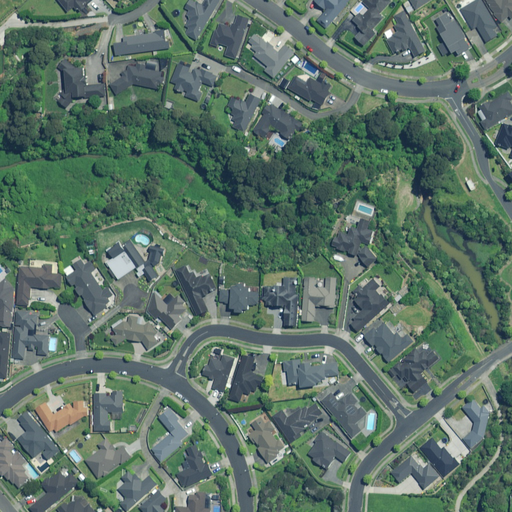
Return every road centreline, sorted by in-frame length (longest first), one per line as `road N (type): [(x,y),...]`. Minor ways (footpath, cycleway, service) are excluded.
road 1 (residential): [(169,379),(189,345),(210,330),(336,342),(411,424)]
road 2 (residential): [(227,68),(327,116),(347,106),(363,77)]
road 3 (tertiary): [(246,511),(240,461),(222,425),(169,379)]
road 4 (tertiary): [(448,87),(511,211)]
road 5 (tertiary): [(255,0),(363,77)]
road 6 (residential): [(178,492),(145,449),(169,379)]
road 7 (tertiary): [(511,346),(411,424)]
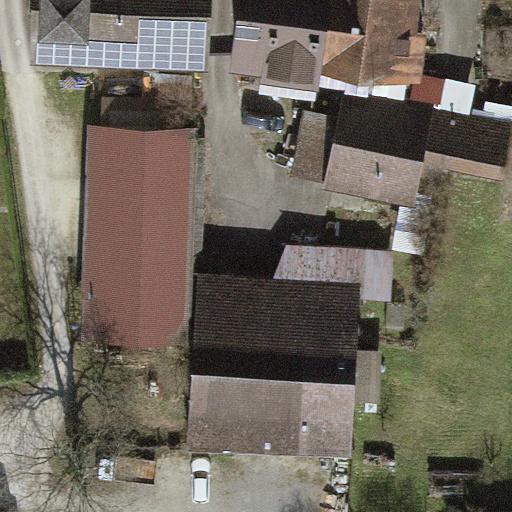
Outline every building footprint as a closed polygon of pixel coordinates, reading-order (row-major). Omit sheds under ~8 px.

Stated exercise:
Rewrite every line of the rows above as a numbered list, skipping blank lines and omitting the pictures.

Exercise response:
1. Return every road centreline, sorted by in-frame length (longest first), one per line as `road N (type): [(x,y),...]`. Minor ways (footpath, cycleway, service) are excluded.
2. road 1 (residential): [(169,379),(189,345),(210,330),(336,342),(411,424)]
3. road 2 (residential): [(227,68),(327,116),(347,106),(363,77)]
4. road 3 (tertiary): [(246,511),(240,461),(222,425),(169,379)]
5. road 4 (tertiary): [(448,87),(511,211)]
6. road 5 (tertiary): [(255,0),(363,77)]
7. road 6 (residential): [(178,492),(145,449),(169,379)]
8. road 7 (tertiary): [(511,346),(411,424)]
9. Outline every building footprint as a closed polygon of pixel coordinates, reading-order (row-major). Omit sheds under ~8 px.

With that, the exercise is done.